• ENTRIES SUPPLIED:
◇ ◇ ◇ ◇ ◇ ◇ ◇

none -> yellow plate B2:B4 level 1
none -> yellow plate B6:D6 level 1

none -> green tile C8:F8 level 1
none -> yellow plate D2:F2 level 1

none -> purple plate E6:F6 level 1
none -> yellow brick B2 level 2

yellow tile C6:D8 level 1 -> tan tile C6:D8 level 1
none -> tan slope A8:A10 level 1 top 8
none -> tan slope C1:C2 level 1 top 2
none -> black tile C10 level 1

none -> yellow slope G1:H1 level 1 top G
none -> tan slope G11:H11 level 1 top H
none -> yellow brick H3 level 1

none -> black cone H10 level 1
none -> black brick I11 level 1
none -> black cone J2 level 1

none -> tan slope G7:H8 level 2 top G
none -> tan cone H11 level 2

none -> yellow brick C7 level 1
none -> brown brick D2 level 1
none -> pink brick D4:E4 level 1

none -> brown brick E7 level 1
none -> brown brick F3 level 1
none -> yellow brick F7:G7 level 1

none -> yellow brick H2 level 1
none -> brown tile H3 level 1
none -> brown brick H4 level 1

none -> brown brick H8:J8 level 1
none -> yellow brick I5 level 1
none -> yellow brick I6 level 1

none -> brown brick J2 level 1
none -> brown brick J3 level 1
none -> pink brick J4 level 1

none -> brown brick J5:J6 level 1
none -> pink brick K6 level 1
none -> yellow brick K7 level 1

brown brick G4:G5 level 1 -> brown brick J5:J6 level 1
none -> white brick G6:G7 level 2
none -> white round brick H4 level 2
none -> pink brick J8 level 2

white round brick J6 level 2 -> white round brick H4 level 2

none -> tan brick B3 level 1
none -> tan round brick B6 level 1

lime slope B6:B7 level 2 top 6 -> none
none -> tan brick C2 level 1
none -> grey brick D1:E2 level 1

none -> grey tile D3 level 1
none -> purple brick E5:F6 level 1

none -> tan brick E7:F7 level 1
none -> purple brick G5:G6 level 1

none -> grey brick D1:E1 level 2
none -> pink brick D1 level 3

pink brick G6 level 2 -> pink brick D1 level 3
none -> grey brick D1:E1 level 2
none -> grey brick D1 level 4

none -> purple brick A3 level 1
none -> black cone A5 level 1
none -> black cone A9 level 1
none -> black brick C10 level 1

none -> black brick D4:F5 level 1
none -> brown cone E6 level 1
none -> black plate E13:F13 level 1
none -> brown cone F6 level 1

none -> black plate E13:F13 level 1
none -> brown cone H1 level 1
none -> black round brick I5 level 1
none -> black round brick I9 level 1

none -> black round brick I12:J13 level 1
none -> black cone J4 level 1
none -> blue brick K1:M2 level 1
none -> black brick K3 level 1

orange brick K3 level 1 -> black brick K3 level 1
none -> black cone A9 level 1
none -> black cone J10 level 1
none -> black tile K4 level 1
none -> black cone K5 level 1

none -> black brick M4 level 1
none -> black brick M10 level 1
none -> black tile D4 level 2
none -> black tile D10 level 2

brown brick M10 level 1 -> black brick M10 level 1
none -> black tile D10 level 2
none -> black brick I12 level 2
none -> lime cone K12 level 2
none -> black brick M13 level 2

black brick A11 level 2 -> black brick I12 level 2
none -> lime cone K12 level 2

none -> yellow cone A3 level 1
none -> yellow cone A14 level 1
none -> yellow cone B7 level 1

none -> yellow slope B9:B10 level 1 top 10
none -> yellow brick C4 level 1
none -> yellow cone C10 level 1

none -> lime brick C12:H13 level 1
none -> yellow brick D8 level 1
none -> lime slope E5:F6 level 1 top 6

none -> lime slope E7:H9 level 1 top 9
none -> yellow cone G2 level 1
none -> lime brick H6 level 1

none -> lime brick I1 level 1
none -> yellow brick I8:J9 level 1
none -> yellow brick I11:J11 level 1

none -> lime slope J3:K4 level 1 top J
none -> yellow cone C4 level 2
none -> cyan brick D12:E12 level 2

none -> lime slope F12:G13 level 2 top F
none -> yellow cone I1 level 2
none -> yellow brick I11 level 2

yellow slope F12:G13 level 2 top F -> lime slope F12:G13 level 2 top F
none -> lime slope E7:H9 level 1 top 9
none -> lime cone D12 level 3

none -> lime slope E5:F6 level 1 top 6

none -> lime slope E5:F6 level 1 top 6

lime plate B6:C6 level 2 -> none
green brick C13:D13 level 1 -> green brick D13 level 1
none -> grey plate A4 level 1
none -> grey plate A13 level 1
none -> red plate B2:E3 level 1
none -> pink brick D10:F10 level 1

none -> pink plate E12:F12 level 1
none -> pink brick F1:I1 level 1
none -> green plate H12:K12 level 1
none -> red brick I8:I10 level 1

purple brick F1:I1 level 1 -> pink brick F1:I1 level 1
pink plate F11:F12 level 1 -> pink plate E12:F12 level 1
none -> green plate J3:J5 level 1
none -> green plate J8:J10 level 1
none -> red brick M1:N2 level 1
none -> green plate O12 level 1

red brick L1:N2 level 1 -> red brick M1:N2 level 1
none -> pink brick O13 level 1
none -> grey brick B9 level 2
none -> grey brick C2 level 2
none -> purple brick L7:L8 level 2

◇ ◇ ◇ ◇ ◇ ◇ ◇

• EXERCISE BRIEF: The stretch of entries above that starts with the line containing "none -> tan cone H11 level 2" and goes on through the line containing "white round brick J6" is to be transcribed exactly, and no other line is to be transcribed.

• YOUR RESPONSE:
none -> tan cone H11 level 2

none -> yellow brick C7 level 1
none -> brown brick D2 level 1
none -> pink brick D4:E4 level 1

none -> brown brick E7 level 1
none -> brown brick F3 level 1
none -> yellow brick F7:G7 level 1

none -> yellow brick H2 level 1
none -> brown tile H3 level 1
none -> brown brick H4 level 1

none -> brown brick H8:J8 level 1
none -> yellow brick I5 level 1
none -> yellow brick I6 level 1

none -> brown brick J2 level 1
none -> brown brick J3 level 1
none -> pink brick J4 level 1

none -> brown brick J5:J6 level 1
none -> pink brick K6 level 1
none -> yellow brick K7 level 1

brown brick G4:G5 level 1 -> brown brick J5:J6 level 1
none -> white brick G6:G7 level 2
none -> white round brick H4 level 2
none -> pink brick J8 level 2

white round brick J6 level 2 -> white round brick H4 level 2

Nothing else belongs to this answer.